SOURCE DATA START

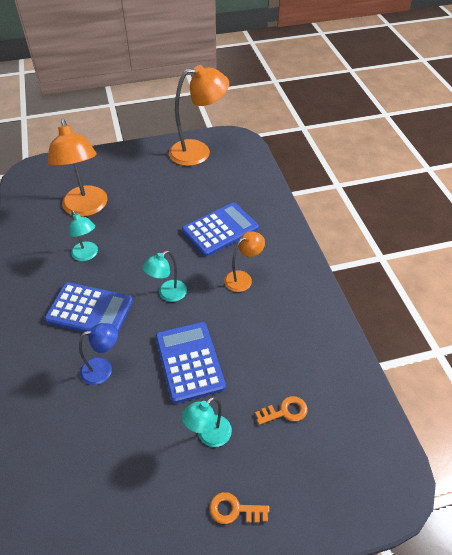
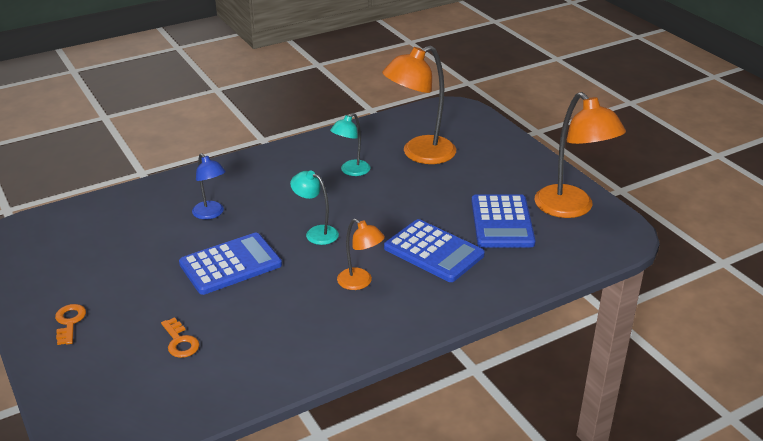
camera: 75 degrees right, 15 degrees down
blue calculator [45,282,133,333] -> blue calculator moved to [472,194,536,247]
turquoise lamp [182,397,232,447] -> none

SOURCE DATA END

WORK TO COMPLETE =>
Write the listing above out again exactly, dropping each image.

OUTPUT FOR THIS EXERCISE =>
camera: 75 degrees right, 15 degrees down
blue calculator [45,282,133,333] -> blue calculator moved to [472,194,536,247]
turquoise lamp [182,397,232,447] -> none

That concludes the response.